• **About this task**: Two lines in the data below mark the range: the one with "(237, 146) = (421, 166): white" and the one with "(612, 348) = (597, 180): pink". Return both, along with every line between them, exactly.

◇ ◇ ◇ ◇ ◇ ◇ ◇

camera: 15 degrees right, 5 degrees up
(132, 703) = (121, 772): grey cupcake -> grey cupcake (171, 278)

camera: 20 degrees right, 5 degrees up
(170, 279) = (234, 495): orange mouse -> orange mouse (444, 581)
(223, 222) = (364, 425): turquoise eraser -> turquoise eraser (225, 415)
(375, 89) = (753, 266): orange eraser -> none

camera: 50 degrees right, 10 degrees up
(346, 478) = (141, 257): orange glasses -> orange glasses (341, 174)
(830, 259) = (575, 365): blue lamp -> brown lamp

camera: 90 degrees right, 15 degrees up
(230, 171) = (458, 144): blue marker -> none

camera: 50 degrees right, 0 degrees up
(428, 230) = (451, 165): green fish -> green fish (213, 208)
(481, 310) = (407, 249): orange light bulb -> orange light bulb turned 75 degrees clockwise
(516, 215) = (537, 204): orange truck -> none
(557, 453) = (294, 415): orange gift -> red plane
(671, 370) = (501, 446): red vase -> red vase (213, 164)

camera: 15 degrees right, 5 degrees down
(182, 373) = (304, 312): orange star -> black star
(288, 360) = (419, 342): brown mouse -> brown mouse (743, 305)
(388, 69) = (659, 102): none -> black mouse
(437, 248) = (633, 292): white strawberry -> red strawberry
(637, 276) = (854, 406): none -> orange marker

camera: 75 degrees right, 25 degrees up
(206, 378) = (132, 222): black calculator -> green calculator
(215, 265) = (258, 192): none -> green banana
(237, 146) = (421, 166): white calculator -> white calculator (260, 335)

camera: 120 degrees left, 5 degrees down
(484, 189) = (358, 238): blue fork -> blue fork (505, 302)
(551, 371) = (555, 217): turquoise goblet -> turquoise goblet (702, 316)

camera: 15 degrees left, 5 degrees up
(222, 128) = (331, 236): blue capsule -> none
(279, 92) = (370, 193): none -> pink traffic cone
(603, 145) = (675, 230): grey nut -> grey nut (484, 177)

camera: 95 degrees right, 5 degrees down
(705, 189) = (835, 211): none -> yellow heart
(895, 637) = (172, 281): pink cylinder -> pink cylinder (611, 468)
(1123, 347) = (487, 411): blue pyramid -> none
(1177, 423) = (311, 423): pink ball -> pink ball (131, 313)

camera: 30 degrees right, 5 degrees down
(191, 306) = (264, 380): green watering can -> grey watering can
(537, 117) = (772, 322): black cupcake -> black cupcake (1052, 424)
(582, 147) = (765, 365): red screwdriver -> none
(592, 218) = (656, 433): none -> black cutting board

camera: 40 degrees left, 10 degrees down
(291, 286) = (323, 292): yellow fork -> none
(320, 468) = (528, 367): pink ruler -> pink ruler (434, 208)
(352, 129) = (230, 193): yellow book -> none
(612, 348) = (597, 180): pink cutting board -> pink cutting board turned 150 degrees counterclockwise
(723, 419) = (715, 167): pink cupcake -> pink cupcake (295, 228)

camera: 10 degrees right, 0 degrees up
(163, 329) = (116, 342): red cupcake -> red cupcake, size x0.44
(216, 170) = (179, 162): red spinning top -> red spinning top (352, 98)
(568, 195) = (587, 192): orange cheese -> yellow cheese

◇ ◇ ◇ ◇ ◇ ◇ ◇

• **Exercise output**:
(237, 146) = (421, 166): white calculator -> white calculator (260, 335)

camera: 120 degrees left, 5 degrees down
(484, 189) = (358, 238): blue fork -> blue fork (505, 302)
(551, 371) = (555, 217): turquoise goblet -> turquoise goblet (702, 316)

camera: 15 degrees left, 5 degrees up
(222, 128) = (331, 236): blue capsule -> none
(279, 92) = (370, 193): none -> pink traffic cone
(603, 145) = (675, 230): grey nut -> grey nut (484, 177)

camera: 95 degrees right, 5 degrees down
(705, 189) = (835, 211): none -> yellow heart
(895, 637) = (172, 281): pink cylinder -> pink cylinder (611, 468)
(1123, 347) = (487, 411): blue pyramid -> none
(1177, 423) = (311, 423): pink ball -> pink ball (131, 313)

camera: 30 degrees right, 5 degrees down
(191, 306) = (264, 380): green watering can -> grey watering can
(537, 117) = (772, 322): black cupcake -> black cupcake (1052, 424)
(582, 147) = (765, 365): red screwdriver -> none
(592, 218) = (656, 433): none -> black cutting board

camera: 40 degrees left, 10 degrees down
(291, 286) = (323, 292): yellow fork -> none
(320, 468) = (528, 367): pink ruler -> pink ruler (434, 208)
(352, 129) = (230, 193): yellow book -> none
(612, 348) = (597, 180): pink cutting board -> pink cutting board turned 150 degrees counterclockwise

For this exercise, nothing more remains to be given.